__EXERCISE AIM__:
Beginning with the line that holds "SW201: switch (COM, RESET)" and ending with the last line, please repeat the entries exactly and omit the pictures.
━━━━━ INFORMATION SUPPLIED
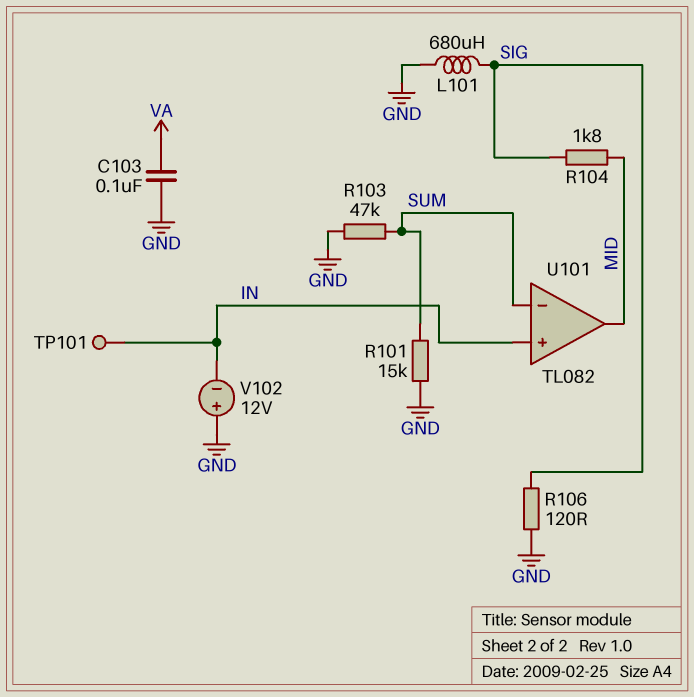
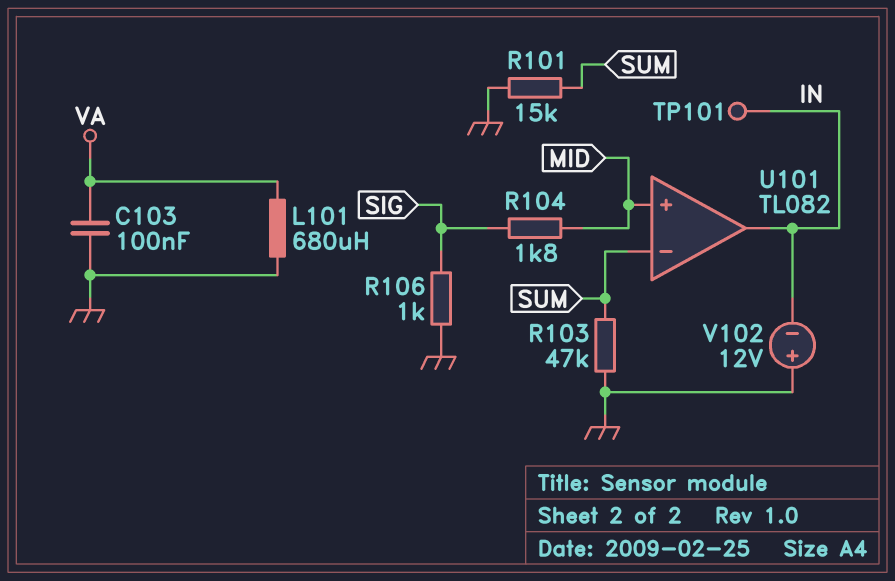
L101: 680uH (GND, SIG) -> 680uH (GND, VA)
R106: 120 (GND, SIG) -> 1k (GND, SIG)
U101 pin in+: IN -> MID
U101 pin out: MID -> IN

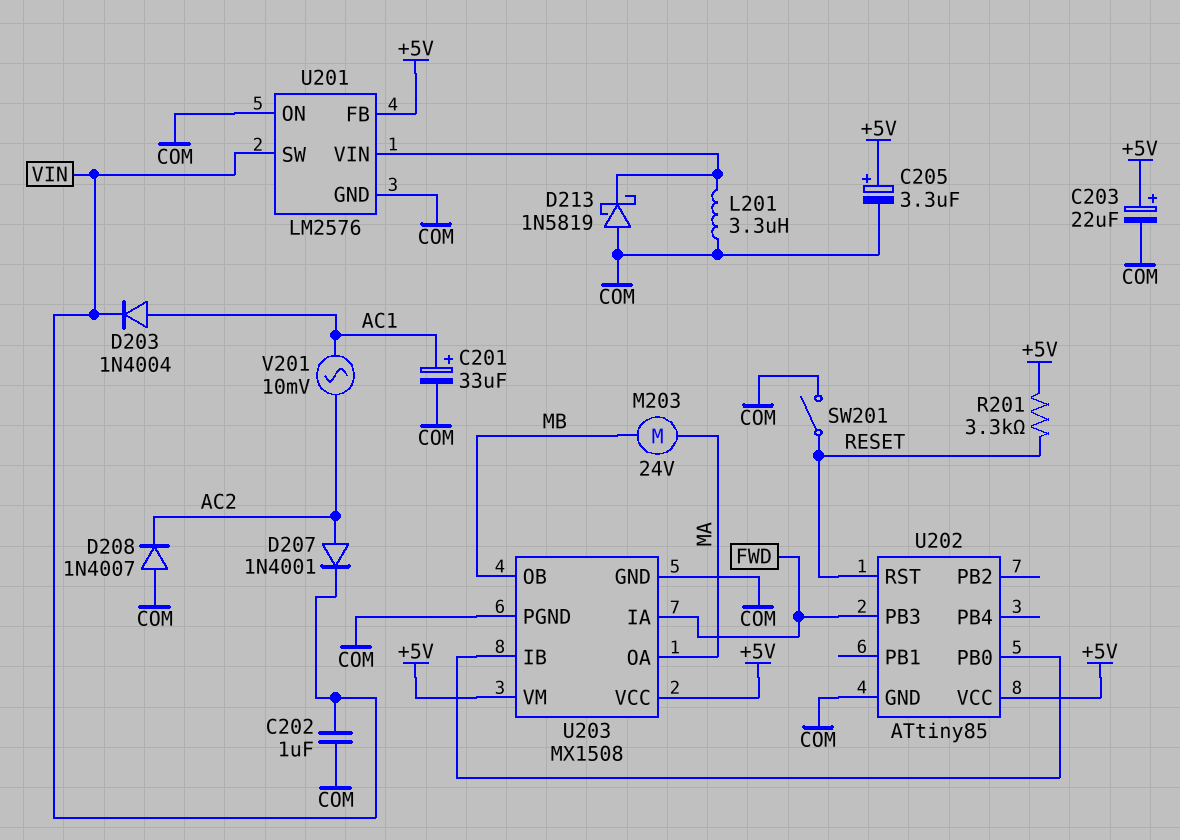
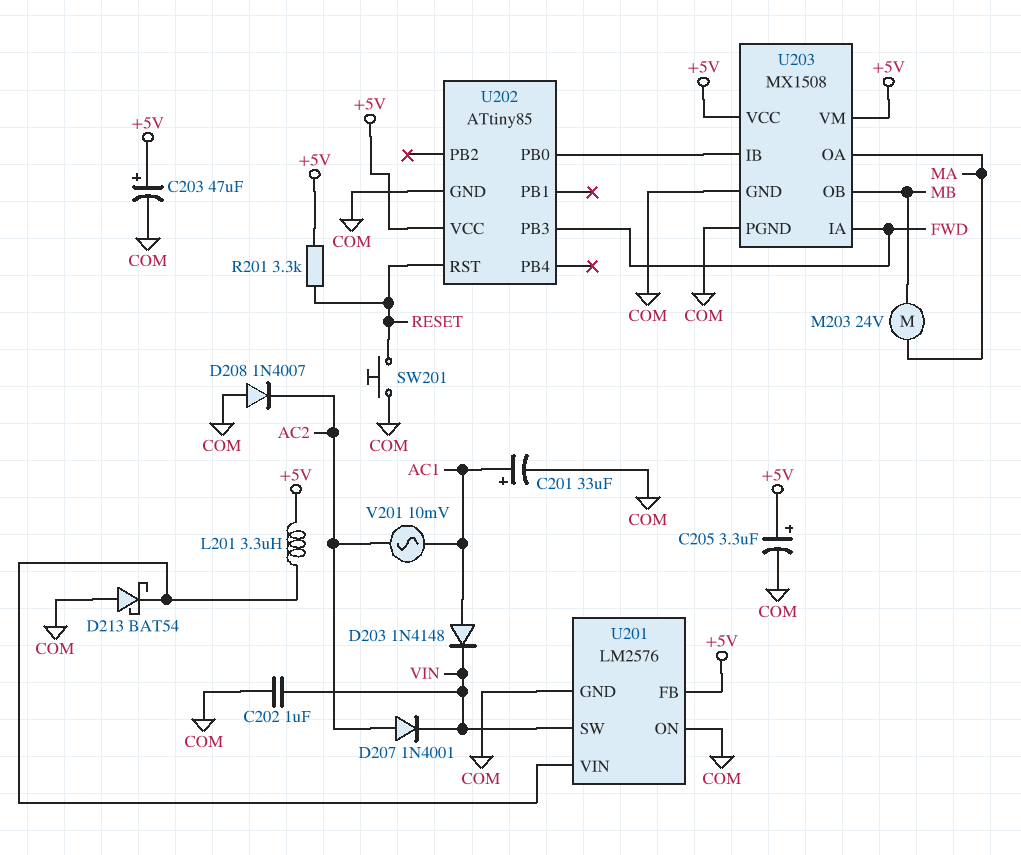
C203: 22uF (plus +5V, minus COM) -> 47uF (plus +5V, minus COM)
D203: diode 1N4004 (A AC1, K VIN) -> diode 1N4148 (A AC1, K VIN)
D213: schottky 1N5819 (A COM, K U201/VIN) -> schottky BAT54 (A COM, K U201/VIN)
L201: 3.3uH (COM, U201/VIN) -> 3.3uH (+5V, U201/VIN)
SW201: switch (COM, RESET) -> button (COM, RESET)

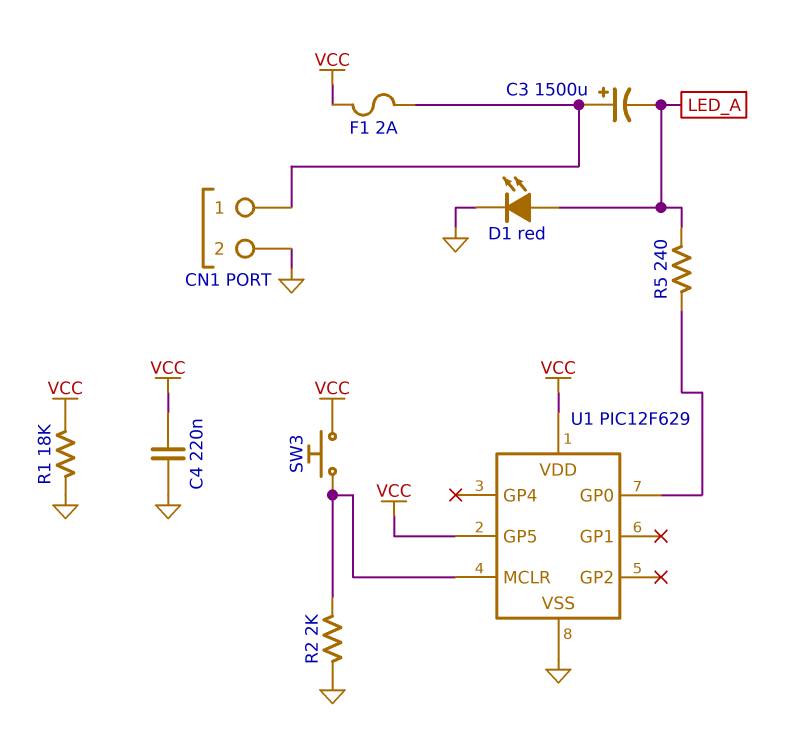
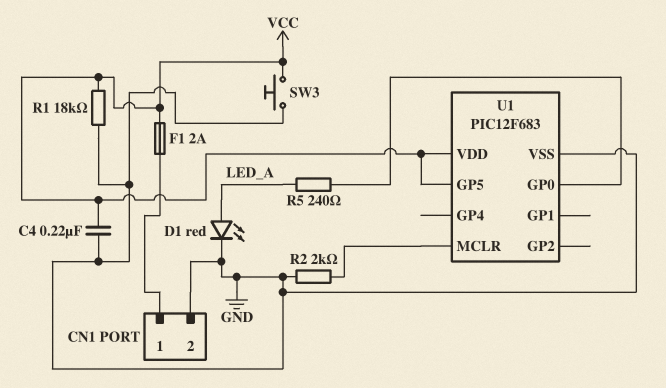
C3: 1500uF (plus CN1/1, minus LED_A) -> none
SW3: button (U1/MCLR, VCC) -> button (GND, VCC)
U1: PIC12F629 -> PIC12F683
━━━━━━━━━━
__RESPONSE TO THE TASK__:
SW201: switch (COM, RESET) -> button (COM, RESET)

C3: 1500uF (plus CN1/1, minus LED_A) -> none
SW3: button (U1/MCLR, VCC) -> button (GND, VCC)
U1: PIC12F629 -> PIC12F683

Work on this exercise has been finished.